### [TASK ITEM]
Pull each line containing "cylinder" out of the data and copy it.

### [PROVIDED ENTRIES]
• • • • • • •

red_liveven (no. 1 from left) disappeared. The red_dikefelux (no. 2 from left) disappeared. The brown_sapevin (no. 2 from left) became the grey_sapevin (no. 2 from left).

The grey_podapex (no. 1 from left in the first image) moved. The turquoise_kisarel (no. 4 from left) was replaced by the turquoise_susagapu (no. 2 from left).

• • • • • • •

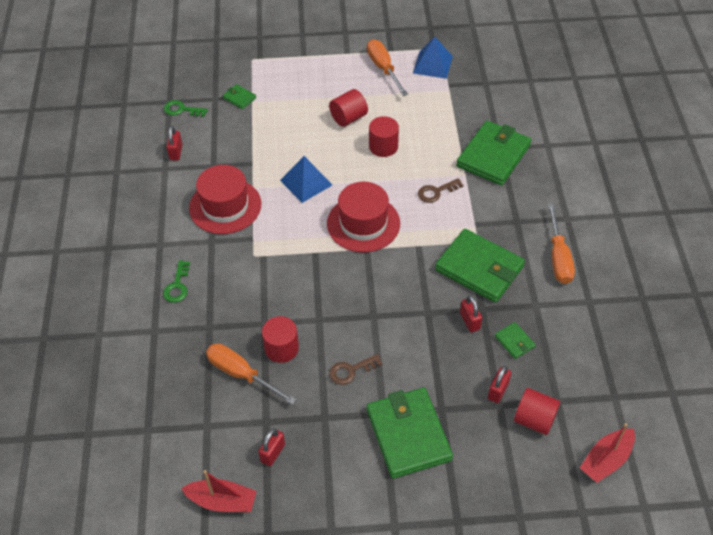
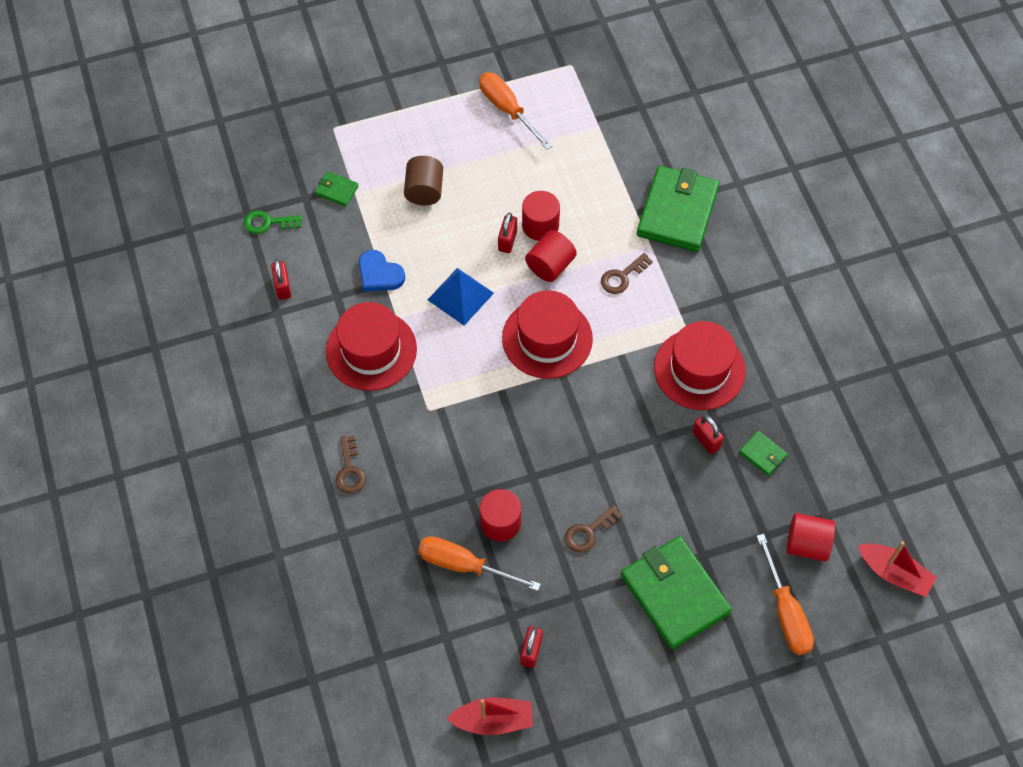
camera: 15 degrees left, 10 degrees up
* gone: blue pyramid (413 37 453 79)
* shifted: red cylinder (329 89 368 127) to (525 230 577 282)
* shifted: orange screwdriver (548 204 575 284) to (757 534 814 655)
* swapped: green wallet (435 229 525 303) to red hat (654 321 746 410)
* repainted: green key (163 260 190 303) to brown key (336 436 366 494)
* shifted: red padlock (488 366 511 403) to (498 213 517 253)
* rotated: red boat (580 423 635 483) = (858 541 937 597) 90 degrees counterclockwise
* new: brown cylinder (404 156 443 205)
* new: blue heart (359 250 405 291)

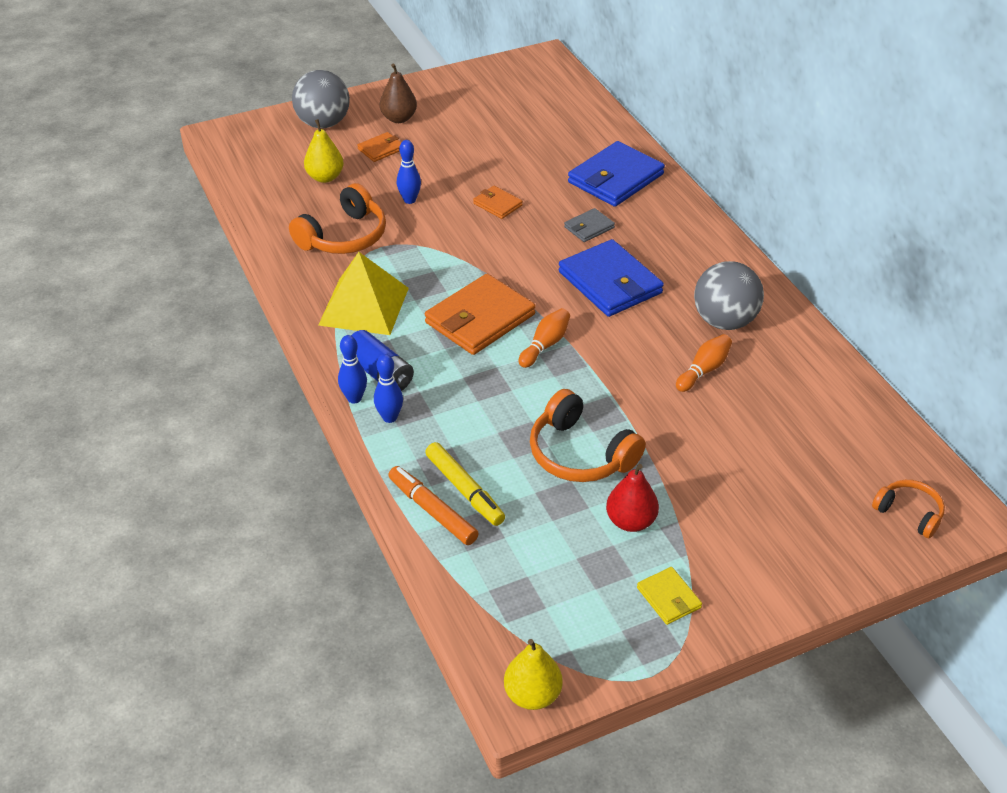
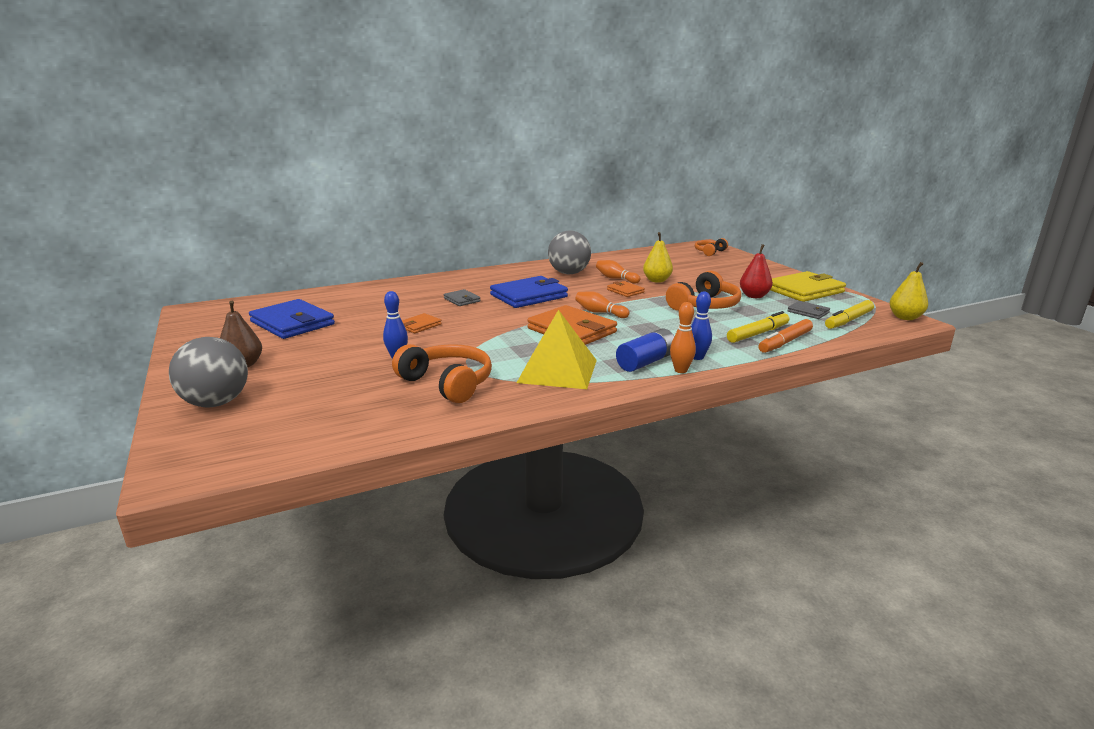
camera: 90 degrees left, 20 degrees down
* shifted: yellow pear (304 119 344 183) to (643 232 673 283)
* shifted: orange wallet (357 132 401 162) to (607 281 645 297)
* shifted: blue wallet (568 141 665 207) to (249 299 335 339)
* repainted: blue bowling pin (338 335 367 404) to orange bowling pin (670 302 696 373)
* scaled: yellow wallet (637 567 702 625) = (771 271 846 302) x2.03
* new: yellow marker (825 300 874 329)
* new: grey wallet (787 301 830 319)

• • • • • • •

### [ANSWER SPACE]
* shifted: red cylinder (329 89 368 127) to (525 230 577 282)
* new: brown cylinder (404 156 443 205)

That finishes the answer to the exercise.